+++ The data

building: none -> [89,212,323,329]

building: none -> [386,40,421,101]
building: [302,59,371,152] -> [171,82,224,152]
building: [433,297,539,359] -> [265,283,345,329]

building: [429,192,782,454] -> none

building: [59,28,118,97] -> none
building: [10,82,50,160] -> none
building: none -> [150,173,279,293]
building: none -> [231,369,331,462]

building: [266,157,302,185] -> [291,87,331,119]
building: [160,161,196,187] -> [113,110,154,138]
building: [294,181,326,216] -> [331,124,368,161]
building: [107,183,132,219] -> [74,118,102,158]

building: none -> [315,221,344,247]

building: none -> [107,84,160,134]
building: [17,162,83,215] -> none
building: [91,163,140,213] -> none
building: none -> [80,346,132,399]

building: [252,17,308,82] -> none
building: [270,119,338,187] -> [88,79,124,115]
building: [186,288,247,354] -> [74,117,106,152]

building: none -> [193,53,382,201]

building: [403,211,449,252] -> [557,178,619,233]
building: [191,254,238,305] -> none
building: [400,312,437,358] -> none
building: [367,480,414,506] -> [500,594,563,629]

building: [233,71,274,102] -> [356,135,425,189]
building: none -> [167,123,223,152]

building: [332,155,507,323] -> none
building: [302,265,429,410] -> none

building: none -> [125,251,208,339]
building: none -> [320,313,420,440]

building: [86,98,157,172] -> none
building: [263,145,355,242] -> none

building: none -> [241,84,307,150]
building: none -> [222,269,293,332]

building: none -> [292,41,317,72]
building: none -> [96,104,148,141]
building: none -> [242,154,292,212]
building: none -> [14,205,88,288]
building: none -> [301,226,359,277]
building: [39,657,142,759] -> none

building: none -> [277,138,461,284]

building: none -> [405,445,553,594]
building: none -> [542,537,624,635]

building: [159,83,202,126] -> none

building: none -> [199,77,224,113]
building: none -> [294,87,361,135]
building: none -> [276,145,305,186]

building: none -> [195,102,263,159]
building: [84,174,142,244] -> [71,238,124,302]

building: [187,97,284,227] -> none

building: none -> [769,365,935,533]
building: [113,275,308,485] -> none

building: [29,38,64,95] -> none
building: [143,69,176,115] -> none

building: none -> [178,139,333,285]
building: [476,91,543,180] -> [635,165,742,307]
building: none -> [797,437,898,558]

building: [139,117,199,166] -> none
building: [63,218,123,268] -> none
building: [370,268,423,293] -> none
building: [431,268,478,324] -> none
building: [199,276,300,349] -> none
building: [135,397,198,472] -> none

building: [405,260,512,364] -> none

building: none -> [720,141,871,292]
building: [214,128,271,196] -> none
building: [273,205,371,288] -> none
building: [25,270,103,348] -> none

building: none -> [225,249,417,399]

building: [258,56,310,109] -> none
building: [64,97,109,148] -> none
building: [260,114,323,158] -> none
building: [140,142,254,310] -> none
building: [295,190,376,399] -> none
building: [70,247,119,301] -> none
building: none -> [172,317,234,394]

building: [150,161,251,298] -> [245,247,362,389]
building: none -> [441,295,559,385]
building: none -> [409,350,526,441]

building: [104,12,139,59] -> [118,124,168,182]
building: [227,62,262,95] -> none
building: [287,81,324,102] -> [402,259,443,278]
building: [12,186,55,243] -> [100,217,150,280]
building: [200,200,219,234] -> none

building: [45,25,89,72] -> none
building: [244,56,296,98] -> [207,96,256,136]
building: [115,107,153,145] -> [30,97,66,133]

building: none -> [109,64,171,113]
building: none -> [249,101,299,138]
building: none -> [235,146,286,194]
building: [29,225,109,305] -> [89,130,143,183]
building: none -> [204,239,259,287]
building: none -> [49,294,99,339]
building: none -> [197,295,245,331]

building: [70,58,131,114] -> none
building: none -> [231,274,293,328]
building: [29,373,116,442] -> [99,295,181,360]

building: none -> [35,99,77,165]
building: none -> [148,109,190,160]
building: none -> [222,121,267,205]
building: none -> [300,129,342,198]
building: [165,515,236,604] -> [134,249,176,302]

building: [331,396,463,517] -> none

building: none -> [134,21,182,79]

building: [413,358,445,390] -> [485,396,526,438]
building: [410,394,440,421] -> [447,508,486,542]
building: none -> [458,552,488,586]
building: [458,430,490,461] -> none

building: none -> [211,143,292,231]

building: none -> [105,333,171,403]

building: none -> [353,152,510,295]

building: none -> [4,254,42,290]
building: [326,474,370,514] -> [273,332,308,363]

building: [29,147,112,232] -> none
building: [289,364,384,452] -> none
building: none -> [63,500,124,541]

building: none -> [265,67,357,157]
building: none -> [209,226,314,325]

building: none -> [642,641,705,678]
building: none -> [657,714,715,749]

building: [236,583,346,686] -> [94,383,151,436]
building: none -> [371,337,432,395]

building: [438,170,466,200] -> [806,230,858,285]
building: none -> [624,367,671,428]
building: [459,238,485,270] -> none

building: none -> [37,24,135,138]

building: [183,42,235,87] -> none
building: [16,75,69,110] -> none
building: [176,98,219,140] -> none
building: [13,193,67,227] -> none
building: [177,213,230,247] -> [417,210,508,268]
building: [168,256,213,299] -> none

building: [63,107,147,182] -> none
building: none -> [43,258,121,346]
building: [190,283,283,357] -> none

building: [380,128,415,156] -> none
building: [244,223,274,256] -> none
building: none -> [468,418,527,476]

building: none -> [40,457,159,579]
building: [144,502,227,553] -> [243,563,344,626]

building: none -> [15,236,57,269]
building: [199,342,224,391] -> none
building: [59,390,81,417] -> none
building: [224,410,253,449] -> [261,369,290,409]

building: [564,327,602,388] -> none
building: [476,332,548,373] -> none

++++++

- _Directions_: Output the entries exactly.

- _Answer box_:
building: none -> [89,212,323,329]

building: none -> [386,40,421,101]
building: [302,59,371,152] -> [171,82,224,152]
building: [433,297,539,359] -> [265,283,345,329]

building: [429,192,782,454] -> none

building: [59,28,118,97] -> none
building: [10,82,50,160] -> none
building: none -> [150,173,279,293]
building: none -> [231,369,331,462]

building: [266,157,302,185] -> [291,87,331,119]
building: [160,161,196,187] -> [113,110,154,138]
building: [294,181,326,216] -> [331,124,368,161]
building: [107,183,132,219] -> [74,118,102,158]

building: none -> [315,221,344,247]

building: none -> [107,84,160,134]
building: [17,162,83,215] -> none
building: [91,163,140,213] -> none
building: none -> [80,346,132,399]

building: [252,17,308,82] -> none
building: [270,119,338,187] -> [88,79,124,115]
building: [186,288,247,354] -> [74,117,106,152]

building: none -> [193,53,382,201]

building: [403,211,449,252] -> [557,178,619,233]
building: [191,254,238,305] -> none
building: [400,312,437,358] -> none
building: [367,480,414,506] -> [500,594,563,629]

building: [233,71,274,102] -> [356,135,425,189]
building: none -> [167,123,223,152]

building: [332,155,507,323] -> none
building: [302,265,429,410] -> none

building: none -> [125,251,208,339]
building: none -> [320,313,420,440]

building: [86,98,157,172] -> none
building: [263,145,355,242] -> none

building: none -> [241,84,307,150]
building: none -> [222,269,293,332]

building: none -> [292,41,317,72]
building: none -> [96,104,148,141]
building: none -> [242,154,292,212]
building: none -> [14,205,88,288]
building: none -> [301,226,359,277]
building: [39,657,142,759] -> none

building: none -> [277,138,461,284]

building: none -> [405,445,553,594]
building: none -> [542,537,624,635]

building: [159,83,202,126] -> none

building: none -> [199,77,224,113]
building: none -> [294,87,361,135]
building: none -> [276,145,305,186]

building: none -> [195,102,263,159]
building: [84,174,142,244] -> [71,238,124,302]

building: [187,97,284,227] -> none

building: none -> [769,365,935,533]
building: [113,275,308,485] -> none

building: [29,38,64,95] -> none
building: [143,69,176,115] -> none

building: none -> [178,139,333,285]
building: [476,91,543,180] -> [635,165,742,307]
building: none -> [797,437,898,558]

building: [139,117,199,166] -> none
building: [63,218,123,268] -> none
building: [370,268,423,293] -> none
building: [431,268,478,324] -> none
building: [199,276,300,349] -> none
building: [135,397,198,472] -> none

building: [405,260,512,364] -> none

building: none -> [720,141,871,292]
building: [214,128,271,196] -> none
building: [273,205,371,288] -> none
building: [25,270,103,348] -> none

building: none -> [225,249,417,399]

building: [258,56,310,109] -> none
building: [64,97,109,148] -> none
building: [260,114,323,158] -> none
building: [140,142,254,310] -> none
building: [295,190,376,399] -> none
building: [70,247,119,301] -> none
building: none -> [172,317,234,394]

building: [150,161,251,298] -> [245,247,362,389]
building: none -> [441,295,559,385]
building: none -> [409,350,526,441]

building: [104,12,139,59] -> [118,124,168,182]
building: [227,62,262,95] -> none
building: [287,81,324,102] -> [402,259,443,278]
building: [12,186,55,243] -> [100,217,150,280]
building: [200,200,219,234] -> none

building: [45,25,89,72] -> none
building: [244,56,296,98] -> [207,96,256,136]
building: [115,107,153,145] -> [30,97,66,133]

building: none -> [109,64,171,113]
building: none -> [249,101,299,138]
building: none -> [235,146,286,194]
building: [29,225,109,305] -> [89,130,143,183]
building: none -> [204,239,259,287]
building: none -> [49,294,99,339]
building: none -> [197,295,245,331]

building: [70,58,131,114] -> none
building: none -> [231,274,293,328]
building: [29,373,116,442] -> [99,295,181,360]

building: none -> [35,99,77,165]
building: none -> [148,109,190,160]
building: none -> [222,121,267,205]
building: none -> [300,129,342,198]
building: [165,515,236,604] -> [134,249,176,302]

building: [331,396,463,517] -> none

building: none -> [134,21,182,79]

building: [413,358,445,390] -> [485,396,526,438]
building: [410,394,440,421] -> [447,508,486,542]
building: none -> [458,552,488,586]
building: [458,430,490,461] -> none

building: none -> [211,143,292,231]

building: none -> [105,333,171,403]

building: none -> [353,152,510,295]

building: none -> [4,254,42,290]
building: [326,474,370,514] -> [273,332,308,363]

building: [29,147,112,232] -> none
building: [289,364,384,452] -> none
building: none -> [63,500,124,541]

building: none -> [265,67,357,157]
building: none -> [209,226,314,325]

building: none -> [642,641,705,678]
building: none -> [657,714,715,749]

building: [236,583,346,686] -> [94,383,151,436]
building: none -> [371,337,432,395]

building: [438,170,466,200] -> [806,230,858,285]
building: none -> [624,367,671,428]
building: [459,238,485,270] -> none

building: none -> [37,24,135,138]

building: [183,42,235,87] -> none
building: [16,75,69,110] -> none
building: [176,98,219,140] -> none
building: [13,193,67,227] -> none
building: [177,213,230,247] -> [417,210,508,268]
building: [168,256,213,299] -> none

building: [63,107,147,182] -> none
building: none -> [43,258,121,346]
building: [190,283,283,357] -> none

building: [380,128,415,156] -> none
building: [244,223,274,256] -> none
building: none -> [468,418,527,476]

building: none -> [40,457,159,579]
building: [144,502,227,553] -> [243,563,344,626]

building: none -> [15,236,57,269]
building: [199,342,224,391] -> none
building: [59,390,81,417] -> none
building: [224,410,253,449] -> [261,369,290,409]

building: [564,327,602,388] -> none
building: [476,332,548,373] -> none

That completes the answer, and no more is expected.